§ **ASSIGNED TASK**
Return the records below from the line containing "white tile L10:M11 level 1 -> none" onward, exactly, through and including the last line.
SOURCE MATERIAL Block Start
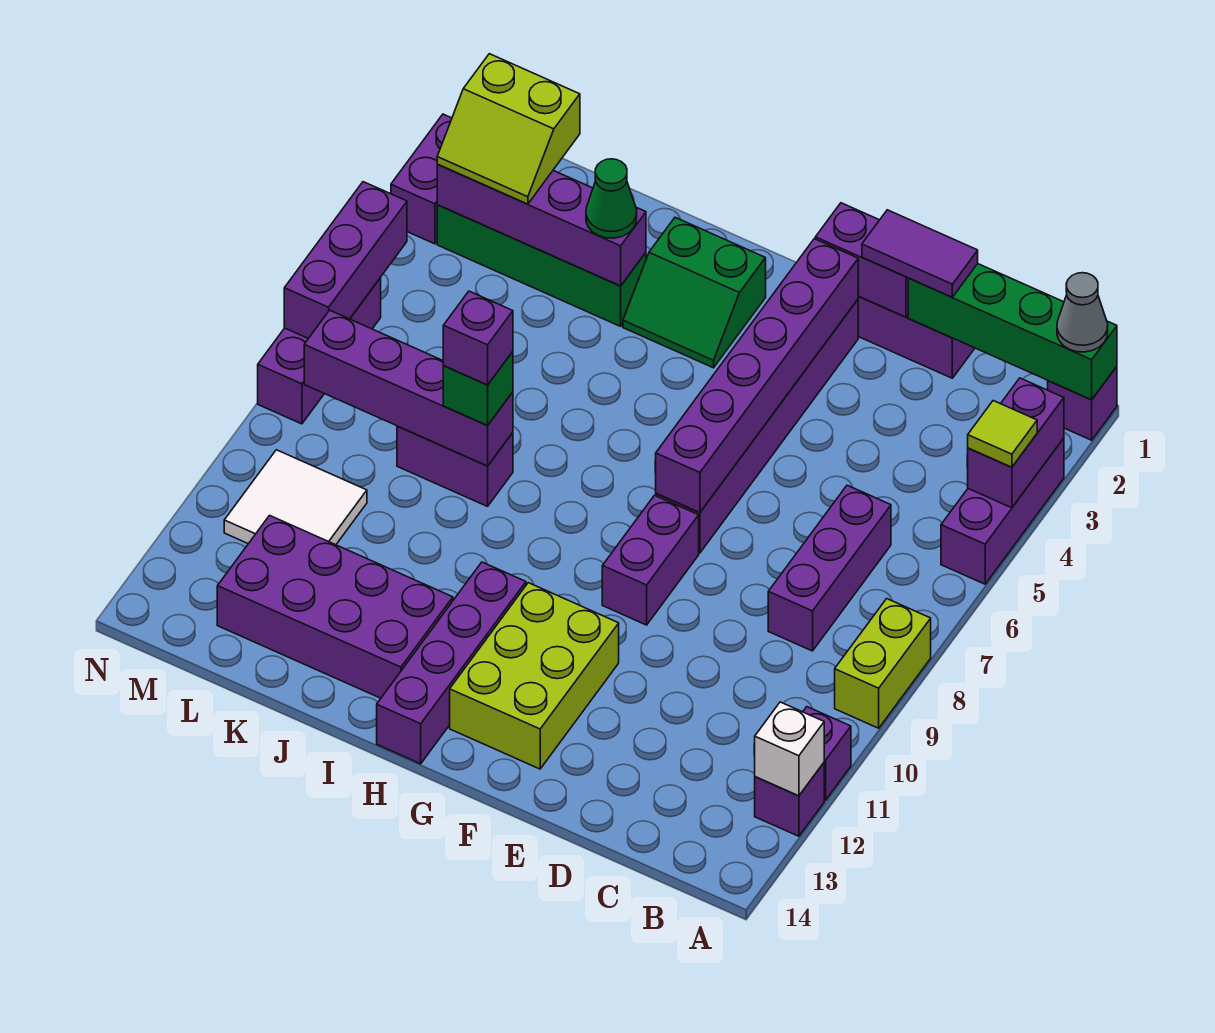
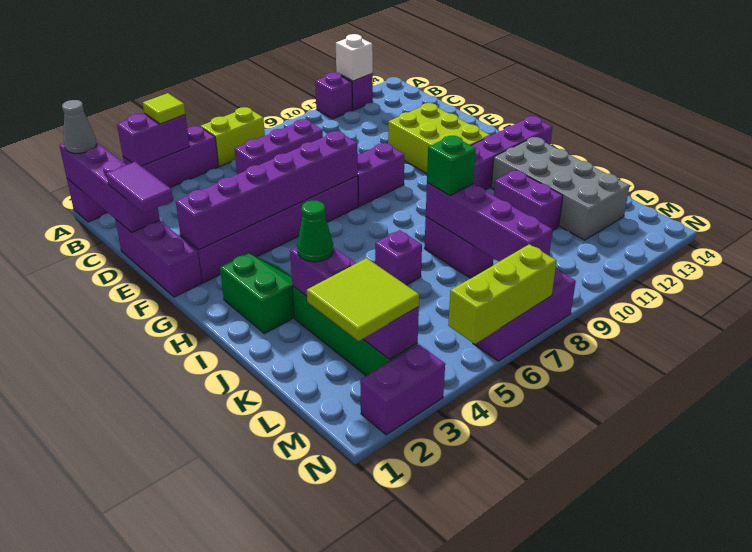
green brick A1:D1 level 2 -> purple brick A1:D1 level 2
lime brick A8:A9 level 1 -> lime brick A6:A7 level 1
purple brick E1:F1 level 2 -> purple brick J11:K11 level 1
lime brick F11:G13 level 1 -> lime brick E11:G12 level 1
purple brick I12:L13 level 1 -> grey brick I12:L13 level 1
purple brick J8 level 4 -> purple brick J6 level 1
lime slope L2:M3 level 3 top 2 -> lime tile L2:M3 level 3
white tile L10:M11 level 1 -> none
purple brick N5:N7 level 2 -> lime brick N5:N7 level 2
SOURCE MATERIAL Block End
§ **RESULT**
white tile L10:M11 level 1 -> none
purple brick N5:N7 level 2 -> lime brick N5:N7 level 2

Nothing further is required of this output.